Given data:
● ● ● ● ●

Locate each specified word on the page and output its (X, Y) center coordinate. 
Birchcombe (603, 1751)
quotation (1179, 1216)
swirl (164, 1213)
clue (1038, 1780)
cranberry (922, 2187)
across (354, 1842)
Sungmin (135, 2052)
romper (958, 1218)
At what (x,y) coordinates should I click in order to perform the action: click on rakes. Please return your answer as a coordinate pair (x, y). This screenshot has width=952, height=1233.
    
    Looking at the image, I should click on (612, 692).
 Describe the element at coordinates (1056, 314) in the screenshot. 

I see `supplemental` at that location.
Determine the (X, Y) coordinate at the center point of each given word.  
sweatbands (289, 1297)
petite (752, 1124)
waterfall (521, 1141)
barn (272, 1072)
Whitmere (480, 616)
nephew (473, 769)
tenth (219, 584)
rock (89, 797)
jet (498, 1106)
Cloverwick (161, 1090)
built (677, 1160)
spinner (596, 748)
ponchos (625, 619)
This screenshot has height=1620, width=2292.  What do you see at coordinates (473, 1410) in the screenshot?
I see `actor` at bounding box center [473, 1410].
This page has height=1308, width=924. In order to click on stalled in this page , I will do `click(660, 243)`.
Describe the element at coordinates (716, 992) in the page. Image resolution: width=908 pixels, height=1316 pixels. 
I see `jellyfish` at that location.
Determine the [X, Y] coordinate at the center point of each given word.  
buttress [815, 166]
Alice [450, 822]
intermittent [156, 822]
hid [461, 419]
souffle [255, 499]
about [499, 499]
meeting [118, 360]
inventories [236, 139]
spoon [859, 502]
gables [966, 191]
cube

● ● ● ● ●

Requirements:
Copy out every one of the lines above verbatim, from the first to the last.

Final answer:
Locate each specified word on the page and output its (X, Y) center coordinate. 
Birchcombe (603, 1751)
quotation (1179, 1216)
swirl (164, 1213)
clue (1038, 1780)
cranberry (922, 2187)
across (354, 1842)
Sungmin (135, 2052)
romper (958, 1218)
At what (x,y) coordinates should I click in order to perform the action: click on rakes. Please return your answer as a coordinate pair (x, y). This screenshot has width=952, height=1233.
    
    Looking at the image, I should click on (612, 692).
 Describe the element at coordinates (1056, 314) in the screenshot. 

I see `supplemental` at that location.
Determine the (X, Y) coordinate at the center point of each given word.  
sweatbands (289, 1297)
petite (752, 1124)
waterfall (521, 1141)
barn (272, 1072)
Whitmere (480, 616)
nephew (473, 769)
tenth (219, 584)
rock (89, 797)
jet (498, 1106)
Cloverwick (161, 1090)
built (677, 1160)
spinner (596, 748)
ponchos (625, 619)
This screenshot has height=1620, width=2292.  What do you see at coordinates (473, 1410) in the screenshot?
I see `actor` at bounding box center [473, 1410].
This page has height=1308, width=924. In order to click on stalled in this page , I will do `click(660, 243)`.
Describe the element at coordinates (716, 992) in the page. Image resolution: width=908 pixels, height=1316 pixels. 
I see `jellyfish` at that location.
Determine the [X, Y] coordinate at the center point of each given word.  
buttress [815, 166]
Alice [450, 822]
intermittent [156, 822]
hid [461, 419]
souffle [255, 499]
about [499, 499]
meeting [118, 360]
inventories [236, 139]
spoon [859, 502]
gables [966, 191]
cube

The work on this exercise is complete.